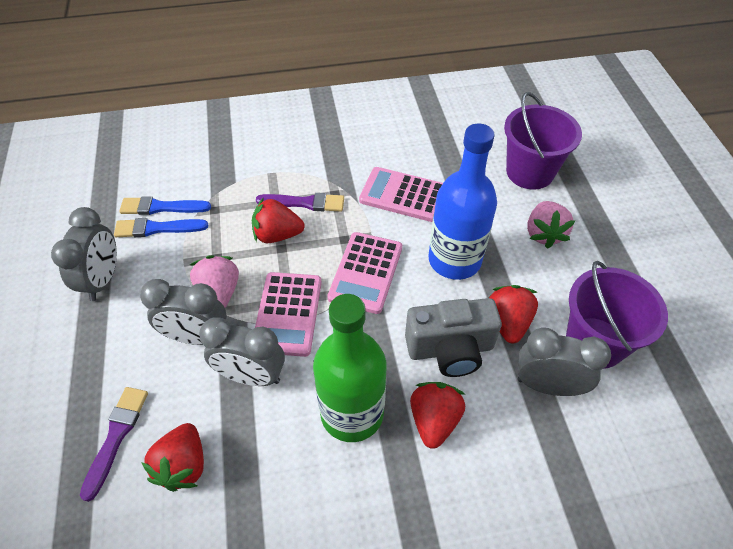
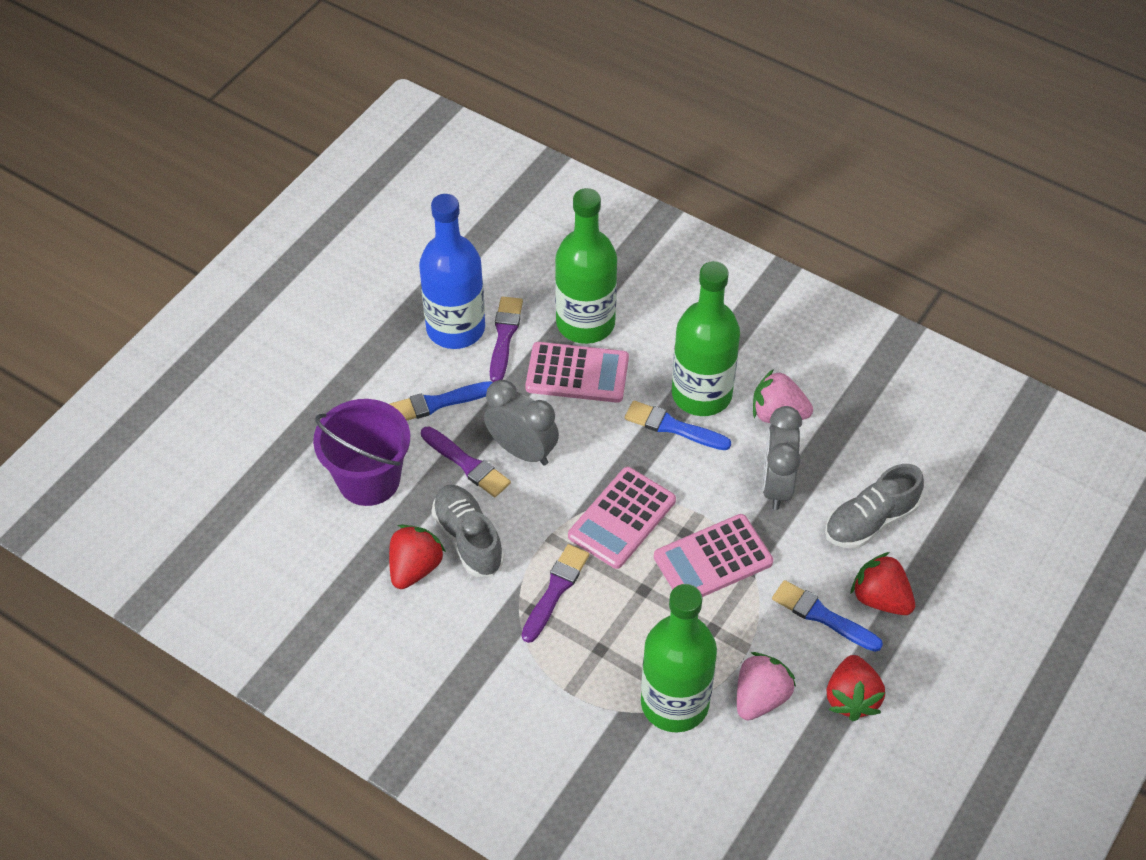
blue brush: 2 -> 3
green bottle: 1 -> 3
grey camera: 1 -> 0
grey clock: 4 -> 2
grey shoe: 0 -> 2
purple brush: 2 -> 3
purple bucket: 2 -> 1
red strawberry: 4 -> 3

- [EXERCISE INSTRUCTIONS]: Lines with "grey": return each one from the data above.

- [SOLUTION]:
grey camera: 1 -> 0
grey clock: 4 -> 2
grey shoe: 0 -> 2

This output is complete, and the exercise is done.